Stored data:
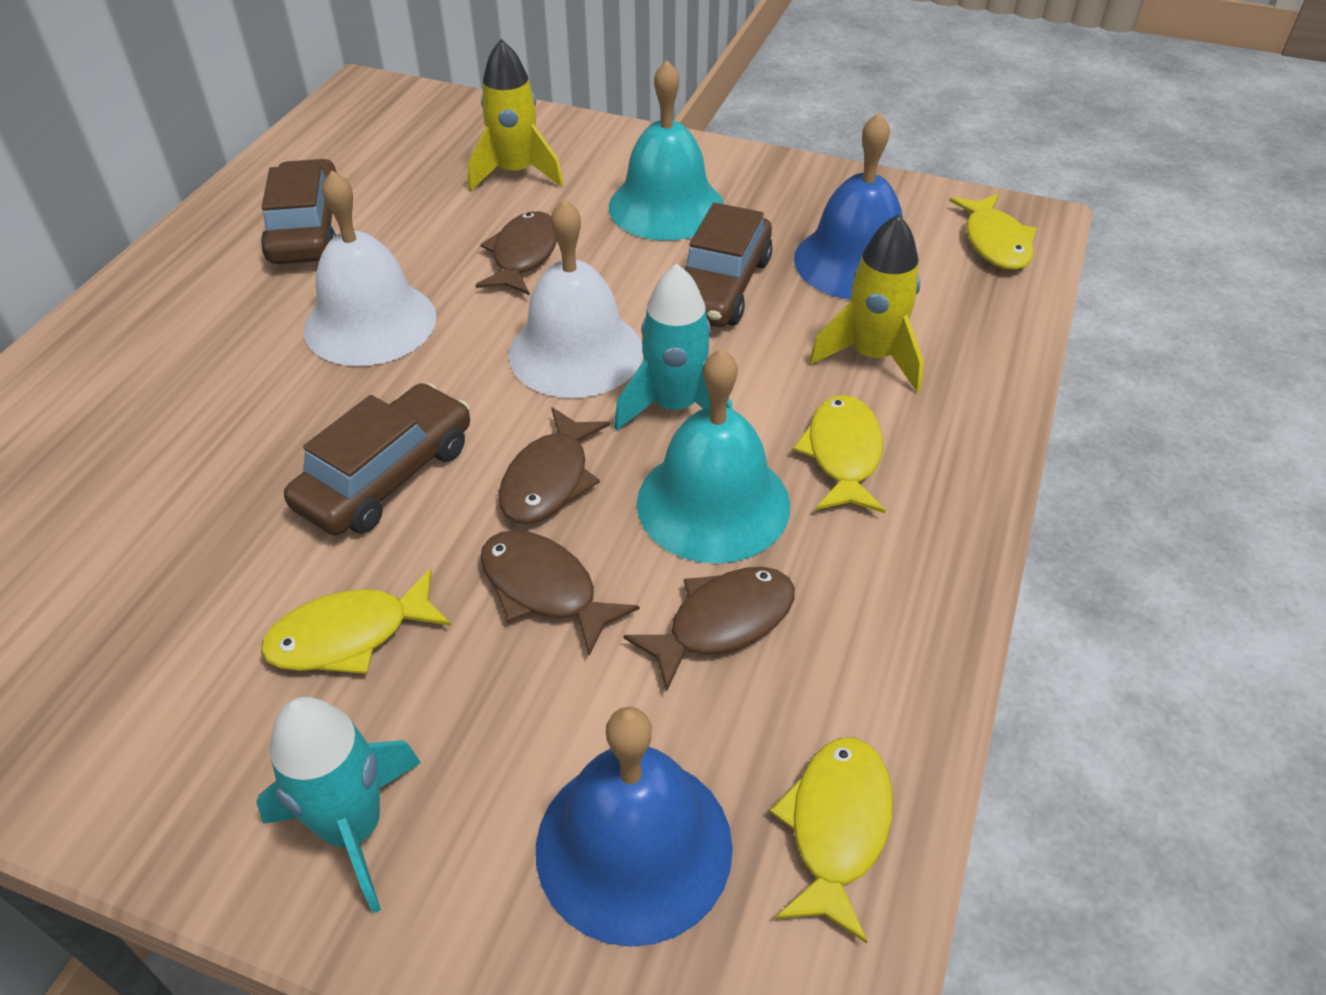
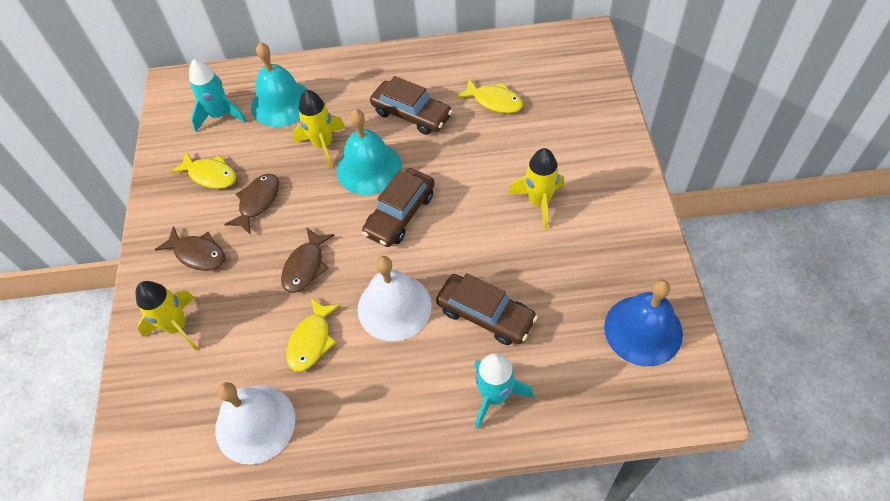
blue bell: 2 -> 1
brown fish: 4 -> 3
yellow fish: 4 -> 3
yellow rocket: 2 -> 3

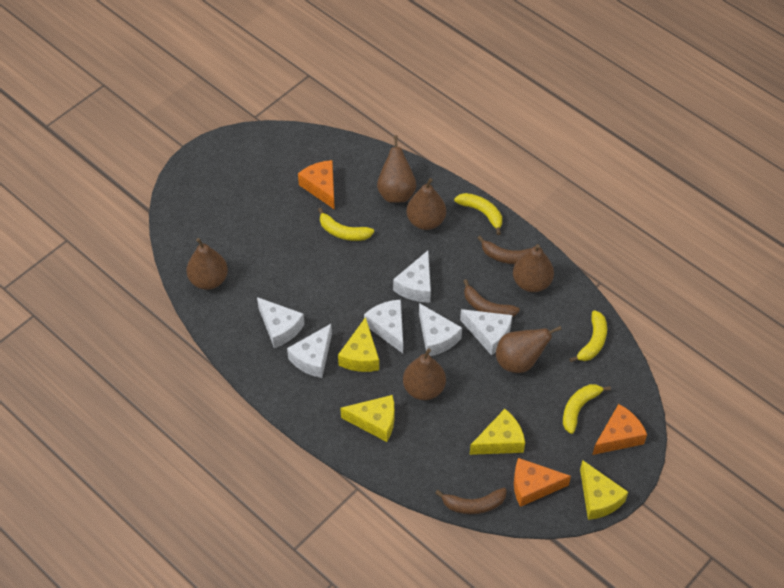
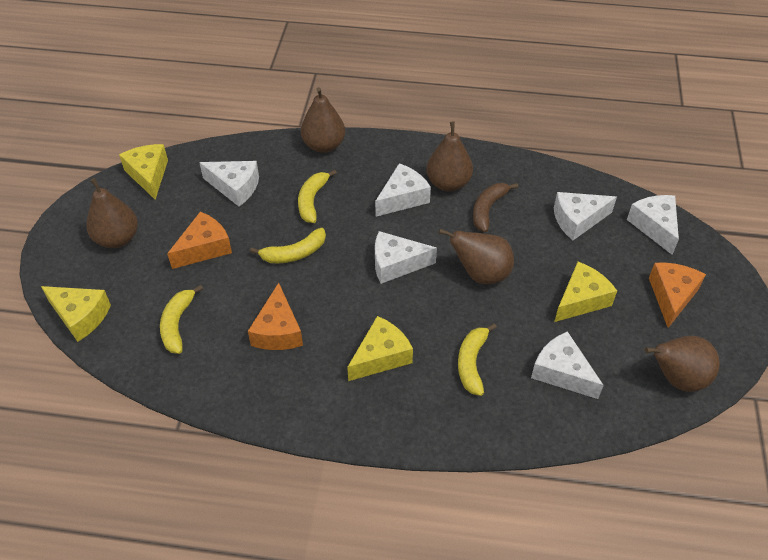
brown banana: 3 -> 1
brown pear: 6 -> 5

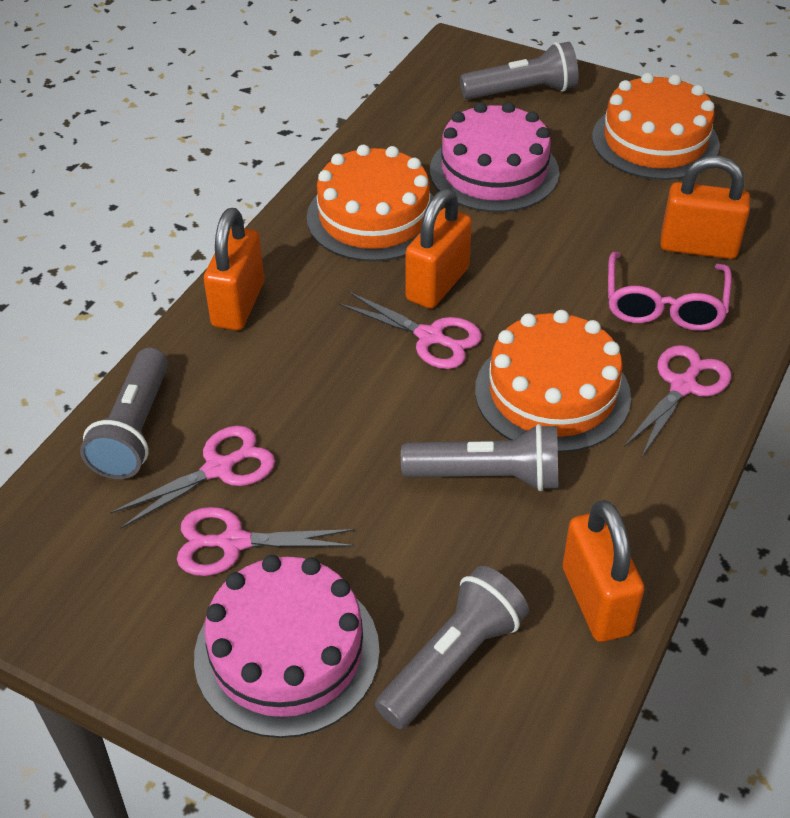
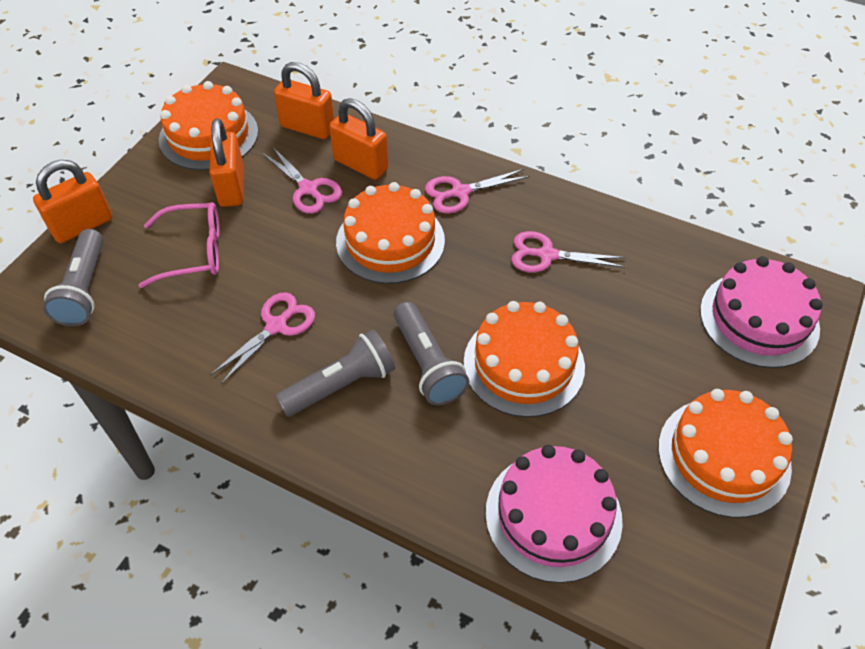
grey flashlight: 4 -> 3
orange cake: 3 -> 4

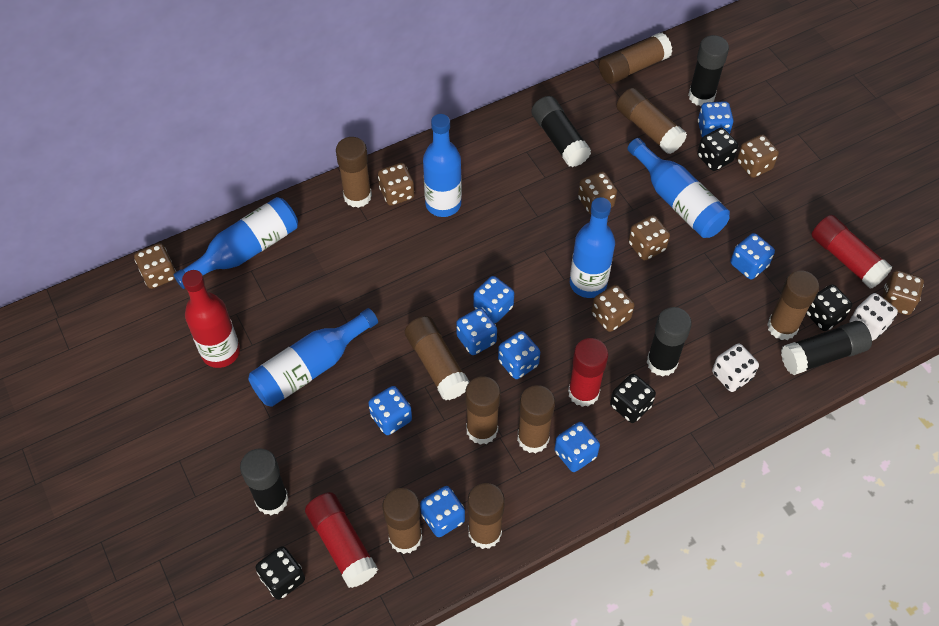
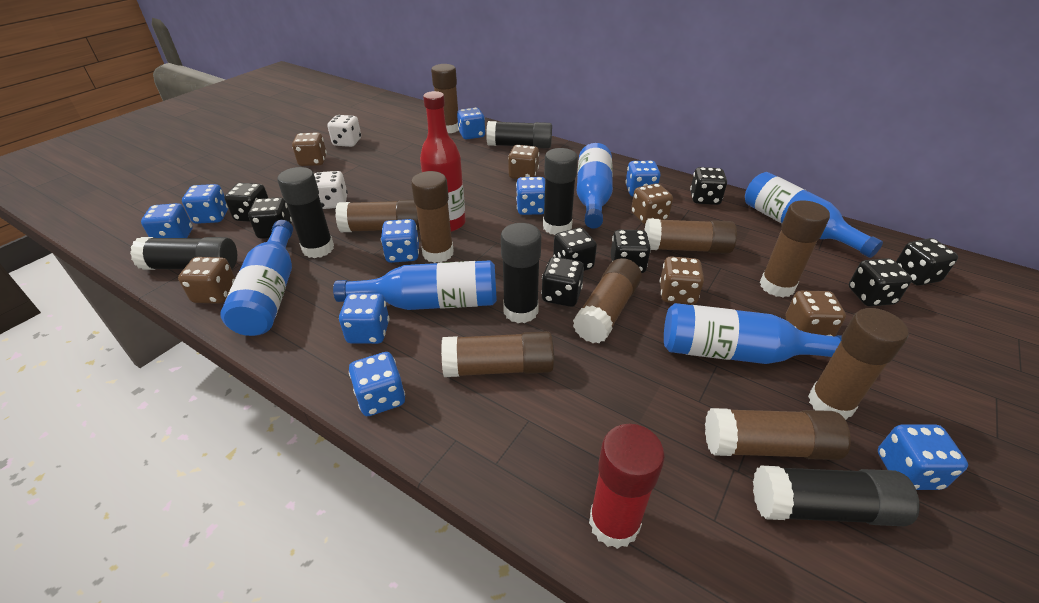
black dice: 4 -> 8
black glue stick: 5 -> 6
blue dice: 8 -> 9
brown dice: 7 -> 6
red glue stick: 3 -> 1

INSTRUCTIONS FOR THE TASK:
From the line with "orange cake: 3 -> 4" down to the end of the entries, retype each line exactly as written, but drop the pictures.

EXPECTED OUTPUT:
orange cake: 3 -> 4

black dice: 4 -> 8
black glue stick: 5 -> 6
blue dice: 8 -> 9
brown dice: 7 -> 6
red glue stick: 3 -> 1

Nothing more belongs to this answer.